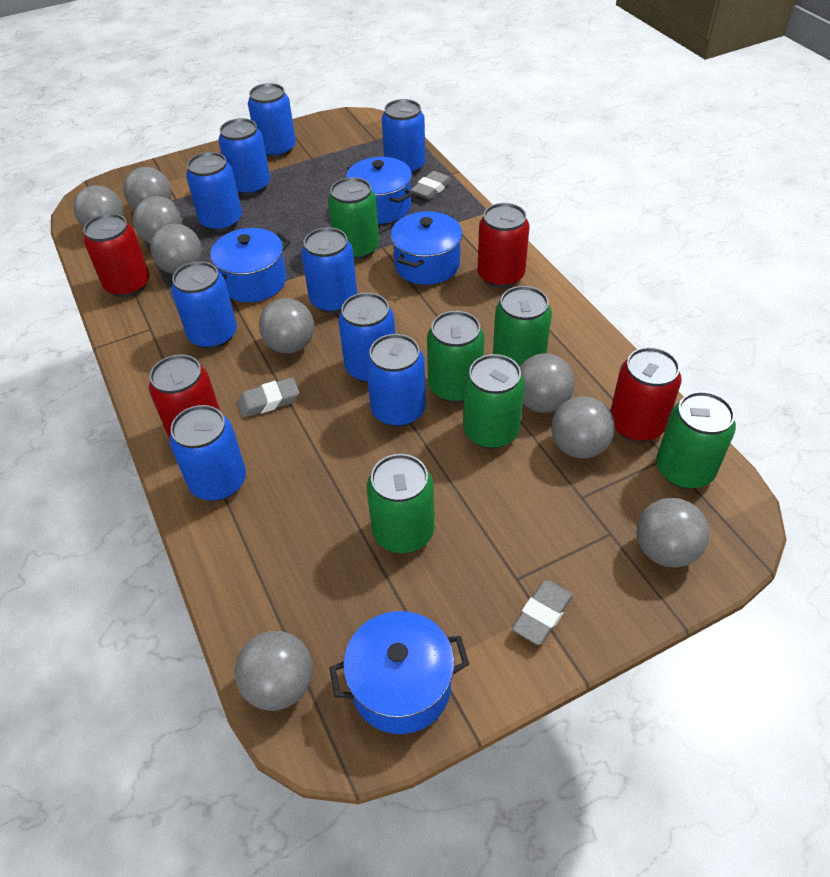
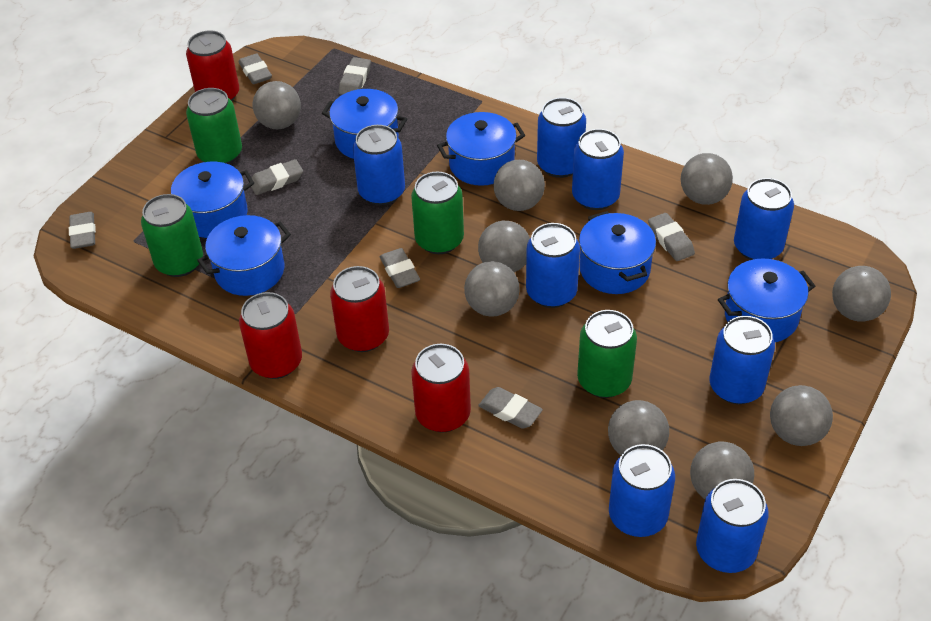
blue can: 9 -> 8
blue pot: 4 -> 6
green can: 6 -> 4
grey eraser: 3 -> 7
━━━━━━━━
Exercise:
Apart from the pictures, repeat the data above exactly.

Solution:
blue can: 9 -> 8
blue pot: 4 -> 6
green can: 6 -> 4
grey eraser: 3 -> 7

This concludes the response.